# Work to be completed
Word for word, return the lines from the start of the entries below through the line that has "60 degrees counterclockwise".

(Source material)

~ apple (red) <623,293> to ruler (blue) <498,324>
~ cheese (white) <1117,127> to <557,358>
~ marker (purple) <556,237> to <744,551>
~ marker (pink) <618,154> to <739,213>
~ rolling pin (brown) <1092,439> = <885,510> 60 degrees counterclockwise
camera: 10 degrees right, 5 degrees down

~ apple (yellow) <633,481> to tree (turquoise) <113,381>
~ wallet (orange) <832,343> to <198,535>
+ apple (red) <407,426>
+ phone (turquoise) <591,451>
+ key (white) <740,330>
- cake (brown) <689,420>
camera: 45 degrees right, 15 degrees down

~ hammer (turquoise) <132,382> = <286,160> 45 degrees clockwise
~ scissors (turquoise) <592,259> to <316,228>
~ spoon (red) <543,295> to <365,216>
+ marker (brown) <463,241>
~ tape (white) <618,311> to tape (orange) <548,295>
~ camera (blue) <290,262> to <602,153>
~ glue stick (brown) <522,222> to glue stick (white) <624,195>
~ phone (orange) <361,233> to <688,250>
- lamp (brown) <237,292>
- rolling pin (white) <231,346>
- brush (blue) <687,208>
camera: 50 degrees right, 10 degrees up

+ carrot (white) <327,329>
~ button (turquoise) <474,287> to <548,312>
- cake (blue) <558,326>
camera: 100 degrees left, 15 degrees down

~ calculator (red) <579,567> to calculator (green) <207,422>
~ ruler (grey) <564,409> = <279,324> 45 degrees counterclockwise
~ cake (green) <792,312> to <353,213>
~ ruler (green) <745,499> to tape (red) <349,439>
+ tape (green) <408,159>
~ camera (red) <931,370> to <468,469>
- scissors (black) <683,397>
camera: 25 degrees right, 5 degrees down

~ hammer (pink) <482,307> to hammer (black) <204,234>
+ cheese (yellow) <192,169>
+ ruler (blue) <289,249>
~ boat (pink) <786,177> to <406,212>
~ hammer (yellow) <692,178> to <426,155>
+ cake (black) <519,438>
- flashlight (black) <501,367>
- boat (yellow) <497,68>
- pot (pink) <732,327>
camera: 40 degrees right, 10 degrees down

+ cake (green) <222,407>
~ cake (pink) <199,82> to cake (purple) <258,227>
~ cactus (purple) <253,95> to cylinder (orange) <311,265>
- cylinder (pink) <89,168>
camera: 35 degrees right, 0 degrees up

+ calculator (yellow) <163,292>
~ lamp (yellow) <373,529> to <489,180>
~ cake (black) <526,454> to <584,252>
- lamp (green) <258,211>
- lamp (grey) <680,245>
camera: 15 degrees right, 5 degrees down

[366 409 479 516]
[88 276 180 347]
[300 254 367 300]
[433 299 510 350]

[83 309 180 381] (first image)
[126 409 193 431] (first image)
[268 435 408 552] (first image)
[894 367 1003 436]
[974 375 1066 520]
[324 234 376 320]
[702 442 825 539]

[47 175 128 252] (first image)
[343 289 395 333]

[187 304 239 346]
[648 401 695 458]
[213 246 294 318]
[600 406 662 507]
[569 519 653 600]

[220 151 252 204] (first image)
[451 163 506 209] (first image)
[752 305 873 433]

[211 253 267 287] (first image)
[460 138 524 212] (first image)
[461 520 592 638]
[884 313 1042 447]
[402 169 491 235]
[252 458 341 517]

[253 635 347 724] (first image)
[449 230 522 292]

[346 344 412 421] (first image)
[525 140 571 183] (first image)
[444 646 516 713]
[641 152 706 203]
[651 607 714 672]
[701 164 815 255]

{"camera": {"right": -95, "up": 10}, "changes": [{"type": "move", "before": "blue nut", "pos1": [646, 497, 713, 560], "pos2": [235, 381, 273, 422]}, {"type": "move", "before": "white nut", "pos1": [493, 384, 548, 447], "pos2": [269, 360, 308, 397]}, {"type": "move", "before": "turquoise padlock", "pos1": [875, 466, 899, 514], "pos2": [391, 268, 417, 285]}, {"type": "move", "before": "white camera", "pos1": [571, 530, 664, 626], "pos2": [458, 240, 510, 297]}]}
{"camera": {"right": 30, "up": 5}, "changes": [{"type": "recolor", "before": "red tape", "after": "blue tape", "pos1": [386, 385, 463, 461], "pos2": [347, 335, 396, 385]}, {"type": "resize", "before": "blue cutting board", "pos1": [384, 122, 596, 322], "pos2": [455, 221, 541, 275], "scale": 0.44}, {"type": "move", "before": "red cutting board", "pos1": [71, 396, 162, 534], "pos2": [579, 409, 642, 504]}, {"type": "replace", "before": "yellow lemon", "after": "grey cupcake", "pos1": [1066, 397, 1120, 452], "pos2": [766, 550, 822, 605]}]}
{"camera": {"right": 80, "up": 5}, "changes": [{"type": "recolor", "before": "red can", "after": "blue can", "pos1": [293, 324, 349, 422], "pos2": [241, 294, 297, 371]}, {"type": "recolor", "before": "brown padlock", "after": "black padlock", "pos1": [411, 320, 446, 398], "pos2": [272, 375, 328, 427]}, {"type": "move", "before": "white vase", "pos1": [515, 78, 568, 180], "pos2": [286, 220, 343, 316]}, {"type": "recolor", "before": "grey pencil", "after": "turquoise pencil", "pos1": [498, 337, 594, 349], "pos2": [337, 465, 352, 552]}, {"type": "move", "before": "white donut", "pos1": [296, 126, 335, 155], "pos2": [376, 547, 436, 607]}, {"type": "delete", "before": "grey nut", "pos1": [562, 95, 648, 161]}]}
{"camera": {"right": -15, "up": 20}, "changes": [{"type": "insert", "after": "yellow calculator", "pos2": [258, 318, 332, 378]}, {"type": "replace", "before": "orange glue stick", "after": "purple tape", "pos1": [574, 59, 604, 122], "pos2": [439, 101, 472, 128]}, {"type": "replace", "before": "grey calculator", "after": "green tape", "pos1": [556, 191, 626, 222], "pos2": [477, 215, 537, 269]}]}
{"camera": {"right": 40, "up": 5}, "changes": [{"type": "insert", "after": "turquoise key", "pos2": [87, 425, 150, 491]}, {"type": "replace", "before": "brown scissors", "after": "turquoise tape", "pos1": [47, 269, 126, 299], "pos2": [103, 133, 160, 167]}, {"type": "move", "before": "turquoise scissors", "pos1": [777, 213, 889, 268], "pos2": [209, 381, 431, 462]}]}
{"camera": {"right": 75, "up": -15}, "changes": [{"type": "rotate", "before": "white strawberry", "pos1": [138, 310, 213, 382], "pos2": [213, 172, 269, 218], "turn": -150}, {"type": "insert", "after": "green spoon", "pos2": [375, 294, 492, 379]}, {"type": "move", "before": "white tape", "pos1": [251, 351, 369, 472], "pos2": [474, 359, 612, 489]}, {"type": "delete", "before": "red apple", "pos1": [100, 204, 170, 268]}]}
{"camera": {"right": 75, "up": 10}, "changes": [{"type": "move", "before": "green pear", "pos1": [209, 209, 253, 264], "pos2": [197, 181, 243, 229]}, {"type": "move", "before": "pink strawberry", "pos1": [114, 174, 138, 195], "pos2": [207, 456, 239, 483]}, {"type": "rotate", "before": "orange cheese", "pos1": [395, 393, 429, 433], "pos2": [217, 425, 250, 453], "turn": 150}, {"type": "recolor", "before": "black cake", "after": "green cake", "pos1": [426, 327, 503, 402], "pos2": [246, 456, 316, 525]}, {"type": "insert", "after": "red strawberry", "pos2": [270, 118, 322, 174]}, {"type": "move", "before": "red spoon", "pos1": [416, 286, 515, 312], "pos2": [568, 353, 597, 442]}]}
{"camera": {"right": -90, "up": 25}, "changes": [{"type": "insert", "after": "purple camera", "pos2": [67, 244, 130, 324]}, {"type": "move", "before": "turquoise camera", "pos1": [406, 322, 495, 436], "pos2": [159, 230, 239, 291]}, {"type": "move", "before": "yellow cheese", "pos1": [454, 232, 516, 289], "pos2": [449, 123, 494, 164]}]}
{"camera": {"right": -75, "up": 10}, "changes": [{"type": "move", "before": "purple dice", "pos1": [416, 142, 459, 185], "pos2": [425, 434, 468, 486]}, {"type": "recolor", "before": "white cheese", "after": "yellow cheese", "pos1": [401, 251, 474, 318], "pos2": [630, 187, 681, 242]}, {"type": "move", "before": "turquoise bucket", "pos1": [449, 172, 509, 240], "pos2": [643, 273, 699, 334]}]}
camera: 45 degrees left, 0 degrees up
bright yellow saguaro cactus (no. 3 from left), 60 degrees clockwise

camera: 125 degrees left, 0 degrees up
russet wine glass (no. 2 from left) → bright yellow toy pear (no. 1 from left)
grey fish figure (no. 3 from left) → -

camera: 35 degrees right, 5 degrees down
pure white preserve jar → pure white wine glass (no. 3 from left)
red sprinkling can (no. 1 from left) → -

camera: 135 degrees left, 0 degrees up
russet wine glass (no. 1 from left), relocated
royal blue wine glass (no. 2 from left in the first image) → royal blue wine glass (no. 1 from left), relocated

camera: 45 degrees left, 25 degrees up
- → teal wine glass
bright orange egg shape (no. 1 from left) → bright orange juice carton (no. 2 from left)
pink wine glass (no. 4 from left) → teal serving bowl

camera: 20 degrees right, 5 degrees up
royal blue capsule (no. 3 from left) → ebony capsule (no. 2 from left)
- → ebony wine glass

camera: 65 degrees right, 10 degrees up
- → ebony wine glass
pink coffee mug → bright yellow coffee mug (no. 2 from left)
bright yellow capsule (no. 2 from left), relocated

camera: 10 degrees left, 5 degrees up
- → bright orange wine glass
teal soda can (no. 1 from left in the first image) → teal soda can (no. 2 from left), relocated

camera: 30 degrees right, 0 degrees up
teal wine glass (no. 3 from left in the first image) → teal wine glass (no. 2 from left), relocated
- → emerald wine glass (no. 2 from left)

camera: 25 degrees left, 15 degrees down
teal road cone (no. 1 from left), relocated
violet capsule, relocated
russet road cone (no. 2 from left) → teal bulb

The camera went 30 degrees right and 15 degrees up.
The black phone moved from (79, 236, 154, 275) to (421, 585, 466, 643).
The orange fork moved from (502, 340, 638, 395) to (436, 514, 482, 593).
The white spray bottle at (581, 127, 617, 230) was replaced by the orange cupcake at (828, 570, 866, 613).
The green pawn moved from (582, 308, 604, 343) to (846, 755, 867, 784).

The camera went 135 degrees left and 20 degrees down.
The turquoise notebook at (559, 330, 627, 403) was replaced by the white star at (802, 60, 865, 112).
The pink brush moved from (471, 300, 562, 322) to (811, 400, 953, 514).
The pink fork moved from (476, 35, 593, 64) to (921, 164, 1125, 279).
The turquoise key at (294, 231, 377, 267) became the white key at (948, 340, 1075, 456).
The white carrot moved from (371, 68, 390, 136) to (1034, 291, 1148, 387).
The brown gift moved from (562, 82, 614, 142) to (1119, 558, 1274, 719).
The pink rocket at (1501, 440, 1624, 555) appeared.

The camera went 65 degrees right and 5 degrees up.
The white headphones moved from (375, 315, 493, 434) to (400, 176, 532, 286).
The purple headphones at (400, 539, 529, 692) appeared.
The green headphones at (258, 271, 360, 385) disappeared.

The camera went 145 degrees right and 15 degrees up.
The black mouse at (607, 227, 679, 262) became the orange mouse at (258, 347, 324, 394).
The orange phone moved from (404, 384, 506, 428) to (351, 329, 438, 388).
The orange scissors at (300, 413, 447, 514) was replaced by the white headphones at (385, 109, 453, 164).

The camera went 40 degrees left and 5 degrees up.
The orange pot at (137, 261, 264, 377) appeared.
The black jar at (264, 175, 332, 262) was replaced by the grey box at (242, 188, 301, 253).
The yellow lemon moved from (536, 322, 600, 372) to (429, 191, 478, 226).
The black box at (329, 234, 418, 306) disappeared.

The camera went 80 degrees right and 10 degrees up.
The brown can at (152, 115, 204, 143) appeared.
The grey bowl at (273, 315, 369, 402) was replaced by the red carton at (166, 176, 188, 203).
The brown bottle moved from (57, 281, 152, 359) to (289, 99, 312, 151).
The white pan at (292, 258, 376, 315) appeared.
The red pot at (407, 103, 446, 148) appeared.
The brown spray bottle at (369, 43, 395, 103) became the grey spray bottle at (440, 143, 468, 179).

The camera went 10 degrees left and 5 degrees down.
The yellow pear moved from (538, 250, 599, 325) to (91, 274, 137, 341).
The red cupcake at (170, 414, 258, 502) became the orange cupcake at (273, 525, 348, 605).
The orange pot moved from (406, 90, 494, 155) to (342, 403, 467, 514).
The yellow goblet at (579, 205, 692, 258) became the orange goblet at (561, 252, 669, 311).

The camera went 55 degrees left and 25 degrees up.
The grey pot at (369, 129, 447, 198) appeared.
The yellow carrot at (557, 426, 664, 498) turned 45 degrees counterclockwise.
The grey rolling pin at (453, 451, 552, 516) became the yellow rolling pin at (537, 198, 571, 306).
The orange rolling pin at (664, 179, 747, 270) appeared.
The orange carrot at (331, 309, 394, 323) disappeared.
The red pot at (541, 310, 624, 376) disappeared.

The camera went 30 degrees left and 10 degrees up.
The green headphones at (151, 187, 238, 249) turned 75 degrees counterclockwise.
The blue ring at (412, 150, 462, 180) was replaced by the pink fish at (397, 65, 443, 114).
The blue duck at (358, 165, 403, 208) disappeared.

(End Source material)

# Task answer
~ apple (red) <623,293> to ruler (blue) <498,324>
~ cheese (white) <1117,127> to <557,358>
~ marker (purple) <556,237> to <744,551>
~ marker (pink) <618,154> to <739,213>
~ rolling pin (brown) <1092,439> = <885,510> 60 degrees counterclockwise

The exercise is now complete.